• [YOUR OBJECTIVE]: Give again, word for word, each line below starting at the one that contains "shoe rack: (530, 63)" and ending at the one that contains "chair: (213, 342)".

• [EXCERPTED RECORDS]:

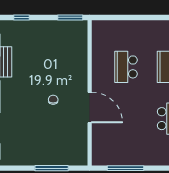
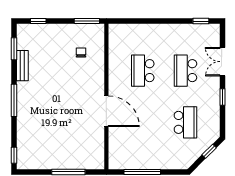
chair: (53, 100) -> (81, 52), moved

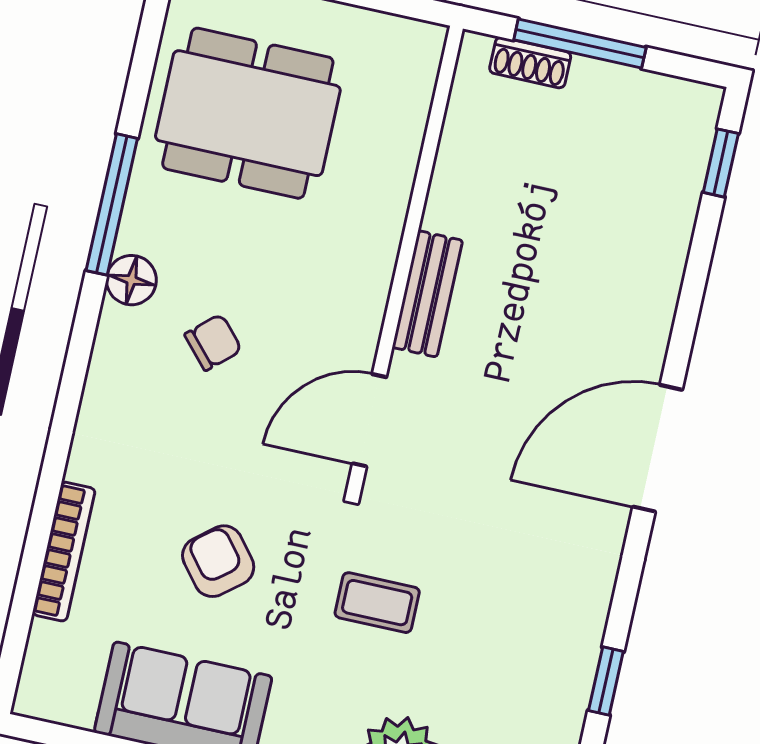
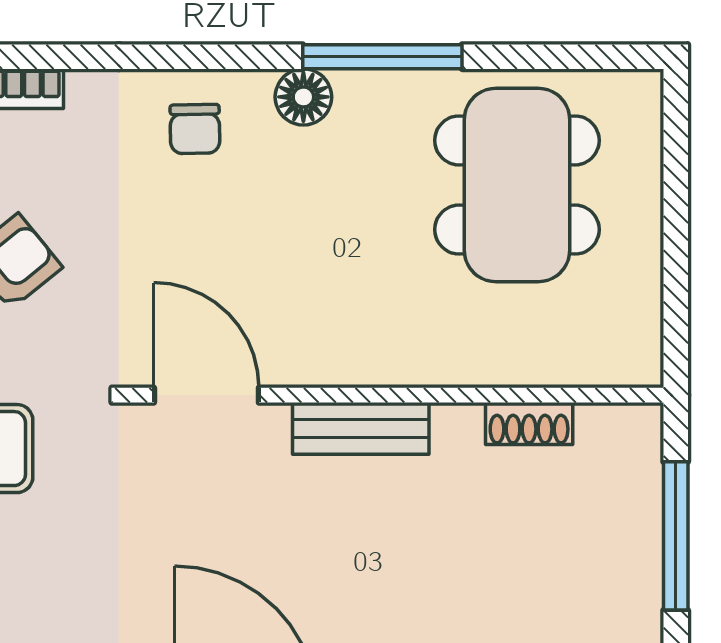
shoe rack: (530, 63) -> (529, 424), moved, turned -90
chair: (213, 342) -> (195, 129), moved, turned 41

---

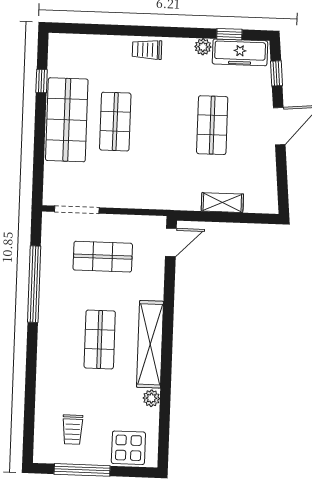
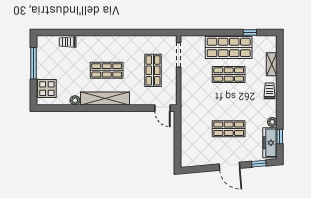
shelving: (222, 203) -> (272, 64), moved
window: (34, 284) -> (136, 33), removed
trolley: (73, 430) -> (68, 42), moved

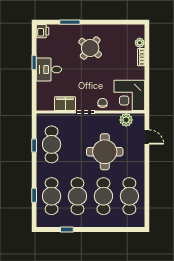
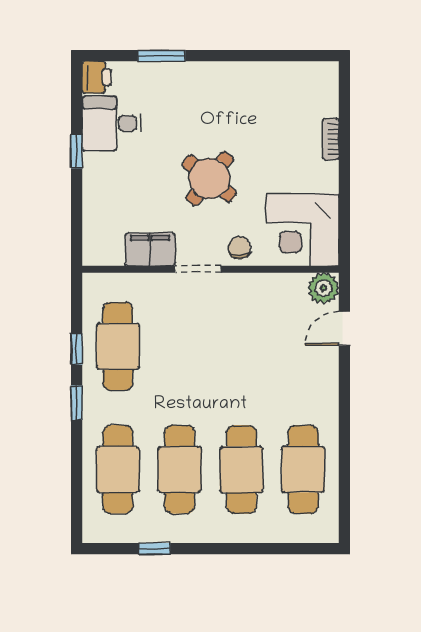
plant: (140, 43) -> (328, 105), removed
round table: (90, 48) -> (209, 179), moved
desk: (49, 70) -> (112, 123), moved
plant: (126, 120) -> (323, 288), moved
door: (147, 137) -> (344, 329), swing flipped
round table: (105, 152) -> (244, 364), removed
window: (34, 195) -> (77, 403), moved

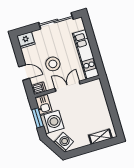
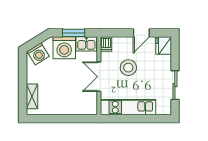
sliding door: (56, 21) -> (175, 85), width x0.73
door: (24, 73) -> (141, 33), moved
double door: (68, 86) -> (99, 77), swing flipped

* * *

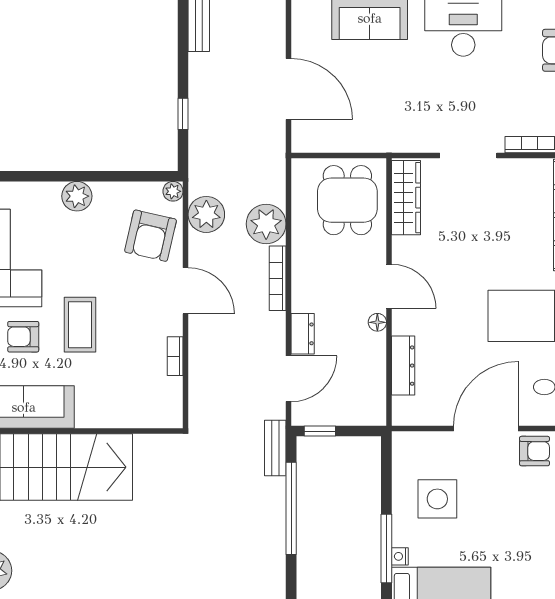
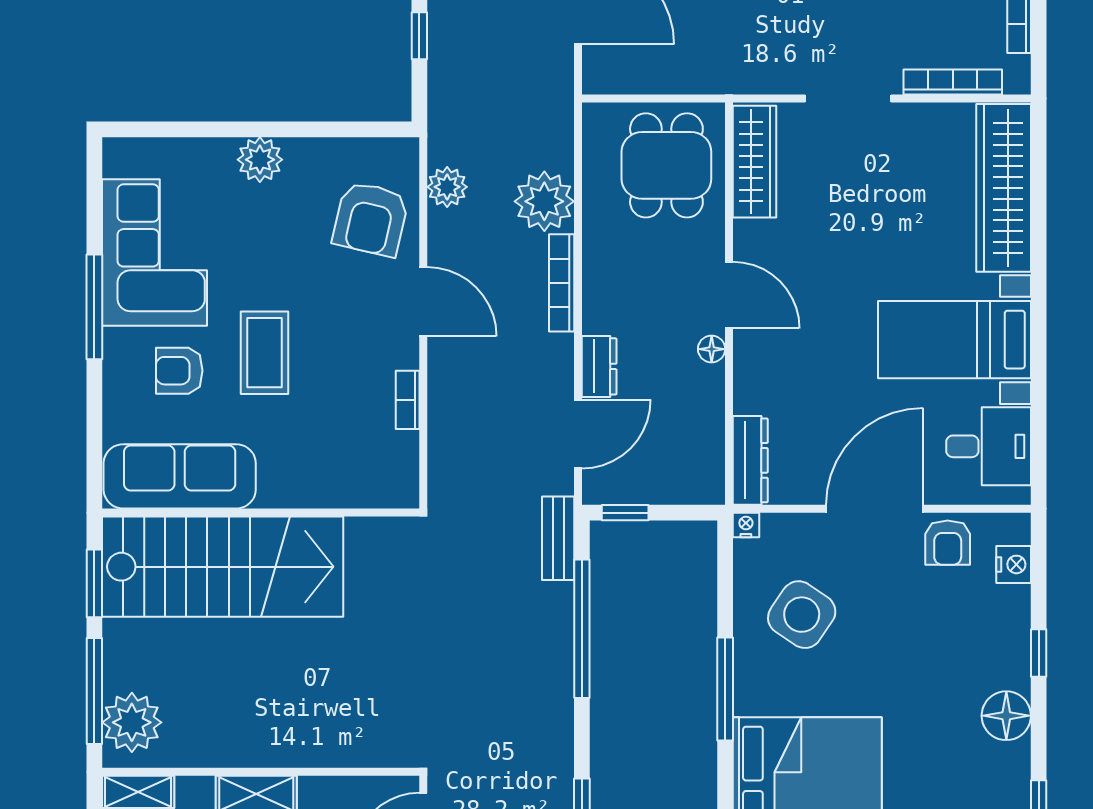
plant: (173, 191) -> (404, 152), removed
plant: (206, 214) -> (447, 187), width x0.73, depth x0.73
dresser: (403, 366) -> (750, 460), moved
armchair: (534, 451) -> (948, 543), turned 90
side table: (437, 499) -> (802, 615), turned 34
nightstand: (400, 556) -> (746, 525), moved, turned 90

• [ANSWER BELOW]:
shoe rack: (530, 63) -> (529, 424), moved, turned -90
chair: (213, 342) -> (195, 129), moved, turned 41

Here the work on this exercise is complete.